■ Spatial object tracking data ■
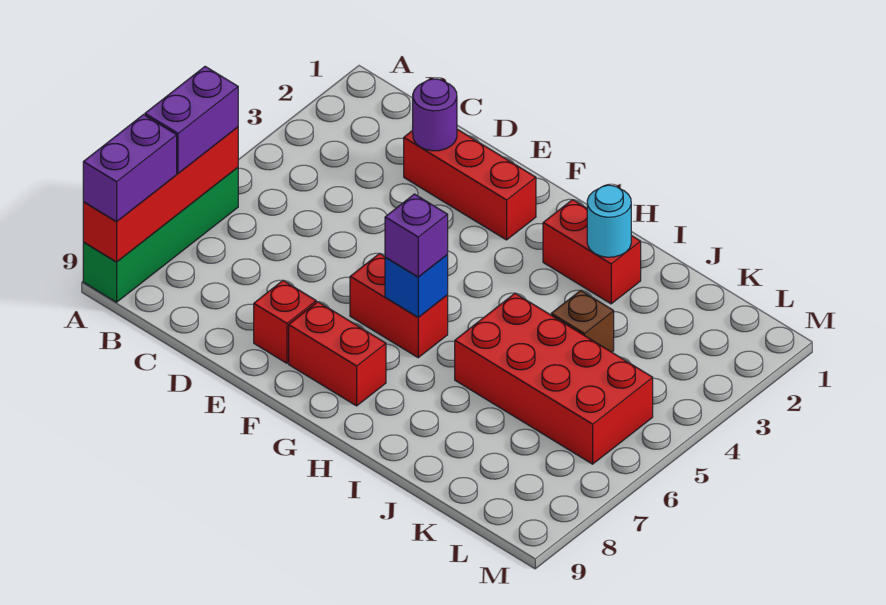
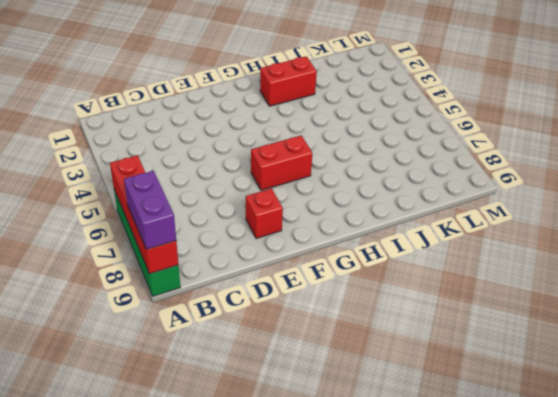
none -> red brick D2:F2 level 1
none -> red brick F8:G8 level 1
none -> red brick I5:L6 level 1

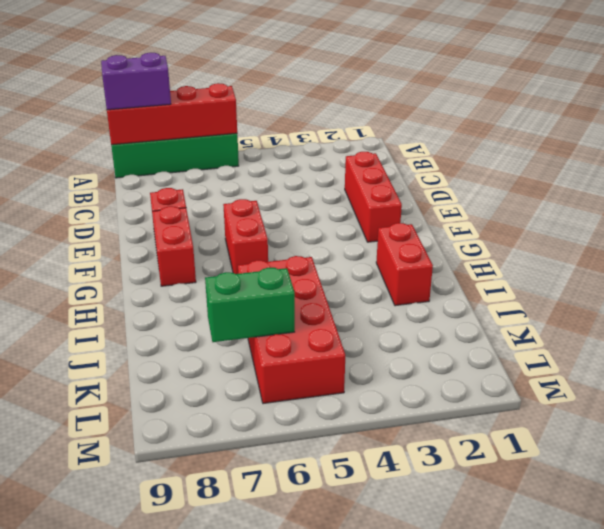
green brick K6:K7 level 2 -> none
none -> brown brick J4 level 1
none -> purple round brick D2 level 2
none -> blue brick G6 level 2

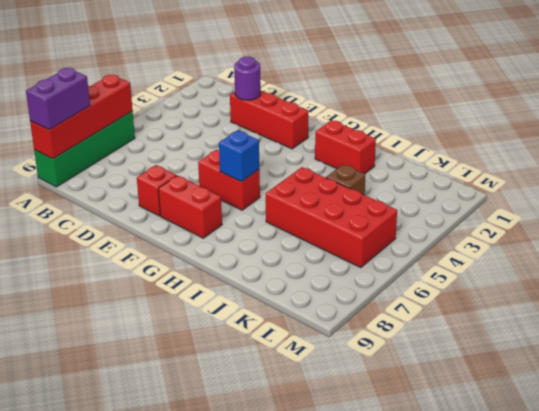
none -> cyan round brick I2 level 2
none -> purple brick A6:A7 level 3
none -> purple brick G6 level 3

■ Work item ■
Produce an exact copy of the lines from the line containing "none -> red brick F8:G8 level 1" through the last line of the records, with no pictures and no other text.

■ Exercise response ■
none -> red brick F8:G8 level 1
none -> red brick I5:L6 level 1

green brick K6:K7 level 2 -> none
none -> brown brick J4 level 1
none -> purple round brick D2 level 2
none -> blue brick G6 level 2

none -> cyan round brick I2 level 2
none -> purple brick A6:A7 level 3
none -> purple brick G6 level 3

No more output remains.